======== Recorded data ========

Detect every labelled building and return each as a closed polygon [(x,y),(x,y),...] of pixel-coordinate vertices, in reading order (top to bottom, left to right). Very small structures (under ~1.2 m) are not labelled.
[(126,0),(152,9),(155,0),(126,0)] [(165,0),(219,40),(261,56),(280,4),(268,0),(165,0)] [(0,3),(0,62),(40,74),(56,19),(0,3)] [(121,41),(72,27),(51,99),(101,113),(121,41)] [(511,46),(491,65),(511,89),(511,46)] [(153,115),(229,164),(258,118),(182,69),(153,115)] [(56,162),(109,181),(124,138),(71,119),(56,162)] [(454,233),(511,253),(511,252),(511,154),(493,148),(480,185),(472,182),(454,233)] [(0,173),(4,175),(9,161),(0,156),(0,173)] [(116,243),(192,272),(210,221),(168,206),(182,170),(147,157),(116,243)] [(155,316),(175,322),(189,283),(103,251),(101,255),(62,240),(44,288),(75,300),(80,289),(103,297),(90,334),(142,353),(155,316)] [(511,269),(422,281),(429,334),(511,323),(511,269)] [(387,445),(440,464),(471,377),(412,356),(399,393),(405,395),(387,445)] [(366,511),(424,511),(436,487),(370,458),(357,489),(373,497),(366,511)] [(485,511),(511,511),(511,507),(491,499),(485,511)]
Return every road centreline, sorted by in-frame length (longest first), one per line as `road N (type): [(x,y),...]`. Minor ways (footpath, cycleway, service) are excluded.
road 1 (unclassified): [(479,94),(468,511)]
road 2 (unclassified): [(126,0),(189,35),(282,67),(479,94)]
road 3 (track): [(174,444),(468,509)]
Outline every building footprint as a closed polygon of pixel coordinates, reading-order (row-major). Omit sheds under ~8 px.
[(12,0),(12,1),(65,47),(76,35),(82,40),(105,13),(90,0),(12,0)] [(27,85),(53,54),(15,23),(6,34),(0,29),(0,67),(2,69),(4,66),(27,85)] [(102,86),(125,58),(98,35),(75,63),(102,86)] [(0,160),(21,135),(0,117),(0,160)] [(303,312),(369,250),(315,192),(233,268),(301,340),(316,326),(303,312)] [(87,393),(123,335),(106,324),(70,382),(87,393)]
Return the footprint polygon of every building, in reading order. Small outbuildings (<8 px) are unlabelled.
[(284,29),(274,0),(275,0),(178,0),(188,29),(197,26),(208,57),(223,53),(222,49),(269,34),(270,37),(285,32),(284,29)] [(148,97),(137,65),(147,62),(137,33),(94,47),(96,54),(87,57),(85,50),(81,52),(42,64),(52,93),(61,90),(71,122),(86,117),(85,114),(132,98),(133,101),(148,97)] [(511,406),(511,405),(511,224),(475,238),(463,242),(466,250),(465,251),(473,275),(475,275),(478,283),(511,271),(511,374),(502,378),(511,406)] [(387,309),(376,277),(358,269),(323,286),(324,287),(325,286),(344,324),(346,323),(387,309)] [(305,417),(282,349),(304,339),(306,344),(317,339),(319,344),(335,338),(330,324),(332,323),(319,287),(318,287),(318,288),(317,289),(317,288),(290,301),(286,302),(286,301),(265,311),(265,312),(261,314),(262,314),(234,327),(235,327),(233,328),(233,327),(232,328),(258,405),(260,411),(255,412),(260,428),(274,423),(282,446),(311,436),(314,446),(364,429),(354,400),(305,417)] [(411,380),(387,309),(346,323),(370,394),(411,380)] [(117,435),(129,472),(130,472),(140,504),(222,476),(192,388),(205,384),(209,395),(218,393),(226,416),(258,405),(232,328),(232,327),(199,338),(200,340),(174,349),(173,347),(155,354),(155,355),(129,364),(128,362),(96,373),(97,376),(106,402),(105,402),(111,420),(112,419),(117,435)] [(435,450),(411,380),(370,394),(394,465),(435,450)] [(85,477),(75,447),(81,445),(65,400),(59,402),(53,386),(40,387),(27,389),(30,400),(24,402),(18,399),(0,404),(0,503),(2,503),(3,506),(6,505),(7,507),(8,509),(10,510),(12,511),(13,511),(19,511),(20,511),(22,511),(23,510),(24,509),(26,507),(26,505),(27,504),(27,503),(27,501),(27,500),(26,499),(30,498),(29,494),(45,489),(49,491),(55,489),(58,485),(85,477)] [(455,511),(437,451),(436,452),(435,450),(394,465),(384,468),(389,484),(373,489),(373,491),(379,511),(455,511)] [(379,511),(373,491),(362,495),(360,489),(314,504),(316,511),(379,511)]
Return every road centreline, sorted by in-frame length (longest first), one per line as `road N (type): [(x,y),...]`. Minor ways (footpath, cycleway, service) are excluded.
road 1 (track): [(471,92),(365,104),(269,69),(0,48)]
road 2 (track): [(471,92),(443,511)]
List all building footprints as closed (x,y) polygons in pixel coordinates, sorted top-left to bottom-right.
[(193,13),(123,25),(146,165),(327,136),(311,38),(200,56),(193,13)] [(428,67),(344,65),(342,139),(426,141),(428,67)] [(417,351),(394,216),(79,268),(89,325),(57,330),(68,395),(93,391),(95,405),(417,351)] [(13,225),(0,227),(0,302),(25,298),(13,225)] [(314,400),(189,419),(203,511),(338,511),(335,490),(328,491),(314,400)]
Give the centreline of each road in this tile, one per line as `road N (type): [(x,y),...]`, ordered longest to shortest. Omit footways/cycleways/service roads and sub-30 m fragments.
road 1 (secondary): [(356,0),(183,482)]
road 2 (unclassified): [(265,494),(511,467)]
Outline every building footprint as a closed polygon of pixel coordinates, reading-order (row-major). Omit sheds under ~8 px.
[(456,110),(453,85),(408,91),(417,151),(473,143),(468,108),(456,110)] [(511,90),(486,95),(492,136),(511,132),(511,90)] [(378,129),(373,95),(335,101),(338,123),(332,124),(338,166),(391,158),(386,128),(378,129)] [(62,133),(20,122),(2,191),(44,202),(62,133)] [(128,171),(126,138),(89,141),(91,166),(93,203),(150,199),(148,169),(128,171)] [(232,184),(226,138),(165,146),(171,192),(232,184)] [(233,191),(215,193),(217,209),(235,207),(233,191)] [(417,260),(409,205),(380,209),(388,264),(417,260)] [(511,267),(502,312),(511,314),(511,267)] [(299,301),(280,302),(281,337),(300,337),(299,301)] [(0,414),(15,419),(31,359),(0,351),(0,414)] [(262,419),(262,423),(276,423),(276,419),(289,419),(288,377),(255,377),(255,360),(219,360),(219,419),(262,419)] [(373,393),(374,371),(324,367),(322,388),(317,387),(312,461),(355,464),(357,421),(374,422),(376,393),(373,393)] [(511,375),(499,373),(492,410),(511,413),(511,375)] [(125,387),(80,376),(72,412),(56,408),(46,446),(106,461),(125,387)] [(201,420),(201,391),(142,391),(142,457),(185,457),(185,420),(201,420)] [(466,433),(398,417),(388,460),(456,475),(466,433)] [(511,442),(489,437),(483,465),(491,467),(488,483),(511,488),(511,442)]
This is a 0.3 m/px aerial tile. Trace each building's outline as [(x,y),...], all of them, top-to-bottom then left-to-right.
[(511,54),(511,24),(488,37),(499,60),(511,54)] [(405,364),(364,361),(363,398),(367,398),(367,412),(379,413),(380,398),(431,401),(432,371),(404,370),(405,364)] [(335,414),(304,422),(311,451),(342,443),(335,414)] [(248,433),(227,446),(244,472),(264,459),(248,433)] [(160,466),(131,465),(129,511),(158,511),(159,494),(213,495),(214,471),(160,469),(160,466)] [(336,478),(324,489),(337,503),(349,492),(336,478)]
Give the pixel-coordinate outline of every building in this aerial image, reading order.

========

**What you will do**
Rewrite all of the data above, changing each "centreline" to "centerline" and leaving everything else untouched.

**Solution for this task**
Detect every labelled building and return each as a closed polygon [(x,y),(x,y),...] of pixel-coordinate vertices, in reading order (top to bottom, left to right). Very small structures (under ~1.2 m) are not labelled.
[(126,0),(152,9),(155,0),(126,0)] [(165,0),(219,40),(261,56),(280,4),(268,0),(165,0)] [(0,3),(0,62),(40,74),(56,19),(0,3)] [(121,41),(72,27),(51,99),(101,113),(121,41)] [(511,46),(491,65),(511,89),(511,46)] [(153,115),(229,164),(258,118),(182,69),(153,115)] [(56,162),(109,181),(124,138),(71,119),(56,162)] [(454,233),(511,253),(511,252),(511,154),(493,148),(480,185),(472,182),(454,233)] [(0,173),(4,175),(9,161),(0,156),(0,173)] [(116,243),(192,272),(210,221),(168,206),(182,170),(147,157),(116,243)] [(155,316),(175,322),(189,283),(103,251),(101,255),(62,240),(44,288),(75,300),(80,289),(103,297),(90,334),(142,353),(155,316)] [(511,269),(422,281),(429,334),(511,323),(511,269)] [(387,445),(440,464),(471,377),(412,356),(399,393),(405,395),(387,445)] [(366,511),(424,511),(436,487),(370,458),(357,489),(373,497),(366,511)] [(485,511),(511,511),(511,507),(491,499),(485,511)]
Return every road centerline, sorted by in-frame length (longest first), one per line as `road N (type): [(x,y),...]`. Minor ways (footpath, cycleway, service) are excluded.
road 1 (unclassified): [(479,94),(468,511)]
road 2 (unclassified): [(126,0),(189,35),(282,67),(479,94)]
road 3 (track): [(174,444),(468,509)]
Outline every building footprint as a closed polygon of pixel coordinates, reading-order (row-major). Omit sheds under ~8 px.
[(12,0),(12,1),(65,47),(76,35),(82,40),(105,13),(90,0),(12,0)] [(27,85),(53,54),(15,23),(6,34),(0,29),(0,67),(2,69),(4,66),(27,85)] [(102,86),(125,58),(98,35),(75,63),(102,86)] [(0,160),(21,135),(0,117),(0,160)] [(303,312),(369,250),(315,192),(233,268),(301,340),(316,326),(303,312)] [(87,393),(123,335),(106,324),(70,382),(87,393)]
Return the footprint polygon of every building, in reading order. Small outbuildings (<8 px) are unlabelled.
[(284,29),(274,0),(275,0),(178,0),(188,29),(197,26),(208,57),(223,53),(222,49),(269,34),(270,37),(285,32),(284,29)] [(148,97),(137,65),(147,62),(137,33),(94,47),(96,54),(87,57),(85,50),(81,52),(42,64),(52,93),(61,90),(71,122),(86,117),(85,114),(132,98),(133,101),(148,97)] [(511,406),(511,405),(511,224),(475,238),(463,242),(466,250),(465,251),(473,275),(475,275),(478,283),(511,271),(511,374),(502,378),(511,406)] [(387,309),(376,277),(358,269),(323,286),(324,287),(325,286),(344,324),(346,323),(387,309)] [(305,417),(282,349),(304,339),(306,344),(317,339),(319,344),(335,338),(330,324),(332,323),(319,287),(318,287),(318,288),(317,289),(317,288),(290,301),(286,302),(286,301),(265,311),(265,312),(261,314),(262,314),(234,327),(235,327),(233,328),(233,327),(232,328),(258,405),(260,411),(255,412),(260,428),(274,423),(282,446),(311,436),(314,446),(364,429),(354,400),(305,417)] [(411,380),(387,309),(346,323),(370,394),(411,380)] [(117,435),(129,472),(130,472),(140,504),(222,476),(192,388),(205,384),(209,395),(218,393),(226,416),(258,405),(232,328),(232,327),(199,338),(200,340),(174,349),(173,347),(155,354),(155,355),(129,364),(128,362),(96,373),(97,376),(106,402),(105,402),(111,420),(112,419),(117,435)] [(435,450),(411,380),(370,394),(394,465),(435,450)] [(85,477),(75,447),(81,445),(65,400),(59,402),(53,386),(40,387),(27,389),(30,400),(24,402),(18,399),(0,404),(0,503),(2,503),(3,506),(6,505),(7,507),(8,509),(10,510),(12,511),(13,511),(19,511),(20,511),(22,511),(23,510),(24,509),(26,507),(26,505),(27,504),(27,503),(27,501),(27,500),(26,499),(30,498),(29,494),(45,489),(49,491),(55,489),(58,485),(85,477)] [(455,511),(437,451),(436,452),(435,450),(394,465),(384,468),(389,484),(373,489),(373,491),(379,511),(455,511)] [(379,511),(373,491),(362,495),(360,489),(314,504),(316,511),(379,511)]
Return every road centerline, sorted by in-frame length (longest first), one per line as `road N (type): [(x,y),...]`. Minor ways (footpath, cycleway, service) are excluded.
road 1 (track): [(471,92),(365,104),(269,69),(0,48)]
road 2 (track): [(471,92),(443,511)]
List all building footprints as closed (x,y) polygons in pixel coordinates, sorted top-left to bottom-right.
[(193,13),(123,25),(146,165),(327,136),(311,38),(200,56),(193,13)] [(428,67),(344,65),(342,139),(426,141),(428,67)] [(417,351),(394,216),(79,268),(89,325),(57,330),(68,395),(93,391),(95,405),(417,351)] [(13,225),(0,227),(0,302),(25,298),(13,225)] [(314,400),(189,419),(203,511),(338,511),(335,490),(328,491),(314,400)]
Give the centerline of each road in this tile, one per line as `road N (type): [(x,y),...]`, ordered longest to shortest. Omit footways/cycleways/service roads and sub-30 m fragments.
road 1 (secondary): [(356,0),(183,482)]
road 2 (unclassified): [(265,494),(511,467)]
Outline every building footprint as a closed polygon of pixel coordinates, reading-order (row-major). Omit sheds under ~8 px.
[(456,110),(453,85),(408,91),(417,151),(473,143),(468,108),(456,110)] [(511,90),(486,95),(492,136),(511,132),(511,90)] [(378,129),(373,95),(335,101),(338,123),(332,124),(338,166),(391,158),(386,128),(378,129)] [(62,133),(20,122),(2,191),(44,202),(62,133)] [(128,171),(126,138),(89,141),(91,166),(93,203),(150,199),(148,169),(128,171)] [(232,184),(226,138),(165,146),(171,192),(232,184)] [(233,191),(215,193),(217,209),(235,207),(233,191)] [(417,260),(409,205),(380,209),(388,264),(417,260)] [(511,267),(502,312),(511,314),(511,267)] [(299,301),(280,302),(281,337),(300,337),(299,301)] [(0,414),(15,419),(31,359),(0,351),(0,414)] [(262,419),(262,423),(276,423),(276,419),(289,419),(288,377),(255,377),(255,360),(219,360),(219,419),(262,419)] [(373,393),(374,371),(324,367),(322,388),(317,387),(312,461),(355,464),(357,421),(374,422),(376,393),(373,393)] [(511,375),(499,373),(492,410),(511,413),(511,375)] [(125,387),(80,376),(72,412),(56,408),(46,446),(106,461),(125,387)] [(201,420),(201,391),(142,391),(142,457),(185,457),(185,420),(201,420)] [(466,433),(398,417),(388,460),(456,475),(466,433)] [(511,442),(489,437),(483,465),(491,467),(488,483),(511,488),(511,442)]
This is a 0.3 m/px aerial tile. Trace each building's outline as [(x,y),...], all of them, top-to-bottom then left-to-right.
[(511,54),(511,24),(488,37),(499,60),(511,54)] [(405,364),(364,361),(363,398),(367,398),(367,412),(379,413),(380,398),(431,401),(432,371),(404,370),(405,364)] [(335,414),(304,422),(311,451),(342,443),(335,414)] [(248,433),(227,446),(244,472),(264,459),(248,433)] [(160,466),(131,465),(129,511),(158,511),(159,494),(213,495),(214,471),(160,469),(160,466)] [(336,478),(324,489),(337,503),(349,492),(336,478)]
Give the pixel-coordinate outline of every building in this aerial image, reading order.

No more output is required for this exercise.